- ASSIGNED TASK
Return all the entries below exactly, except for the images they hold.
== Segment start ==
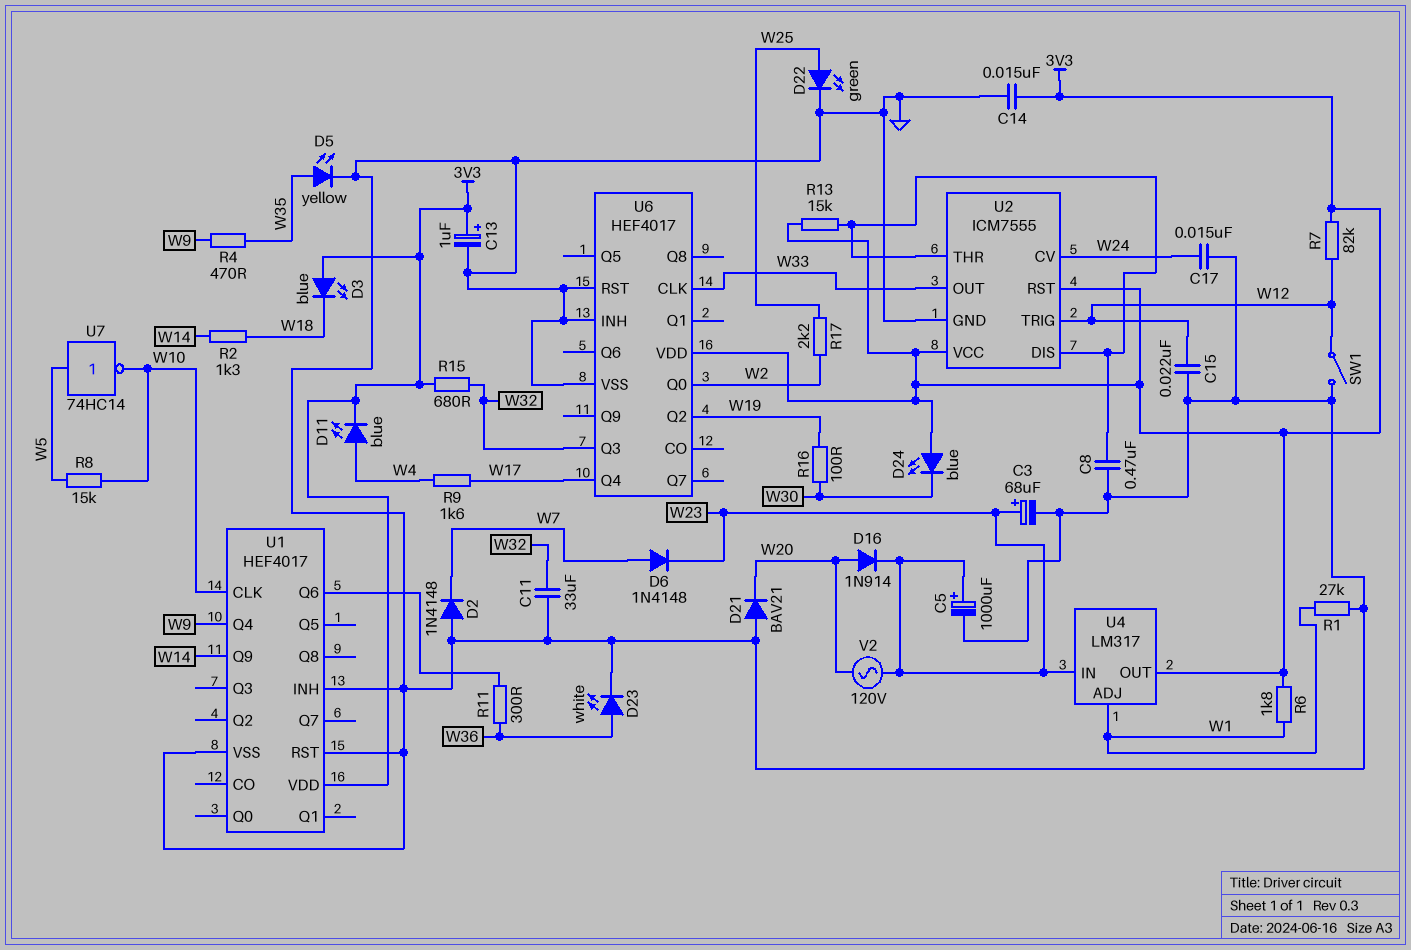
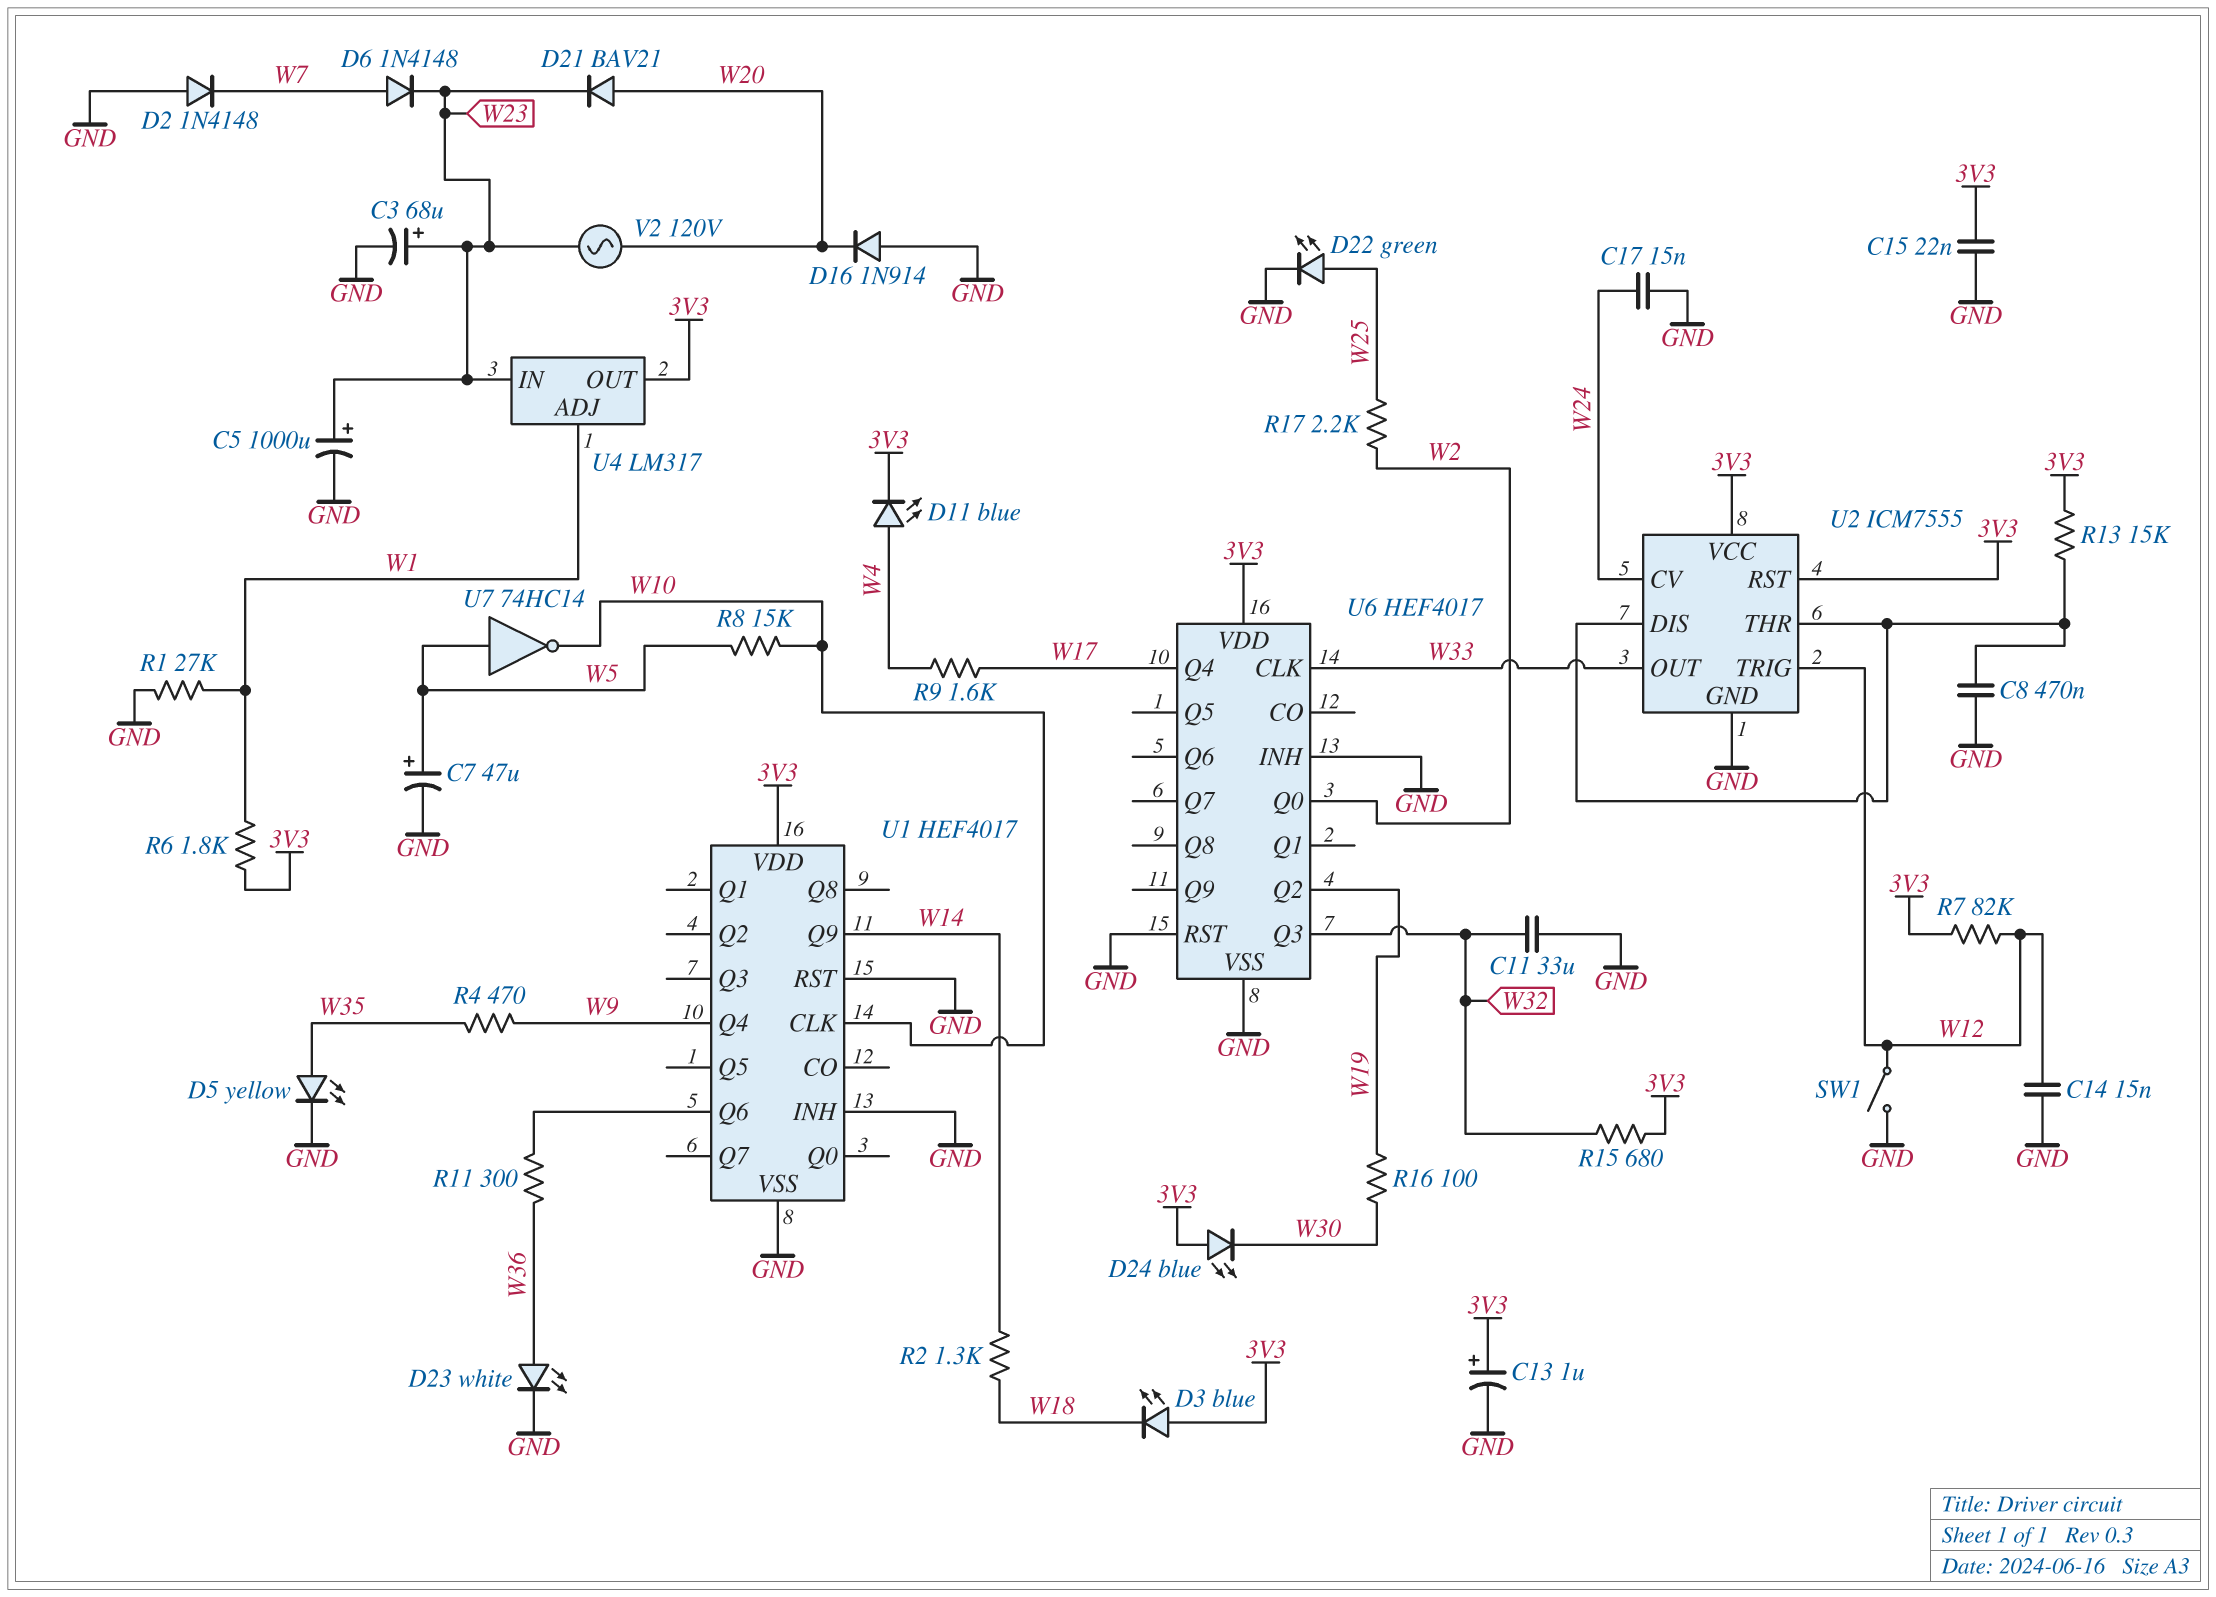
C7: none -> 47uF (plus W5, minus GND)
C14: 15nF (3V3, GND) -> 15nF (GND, W12)
C15: 22nF (GND, W12) -> 22nF (3V3, GND)
D16: diode 1N914 (A W20, K W23) -> diode 1N914 (A GND, K W20)
D21: diode BAV21 (A GND, K W20) -> diode BAV21 (A W20, K W23)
== Segment end ==
- EXERCISE RESULT
C7: none -> 47uF (plus W5, minus GND)
C14: 15nF (3V3, GND) -> 15nF (GND, W12)
C15: 22nF (GND, W12) -> 22nF (3V3, GND)
D16: diode 1N914 (A W20, K W23) -> diode 1N914 (A GND, K W20)
D21: diode BAV21 (A GND, K W20) -> diode BAV21 (A W20, K W23)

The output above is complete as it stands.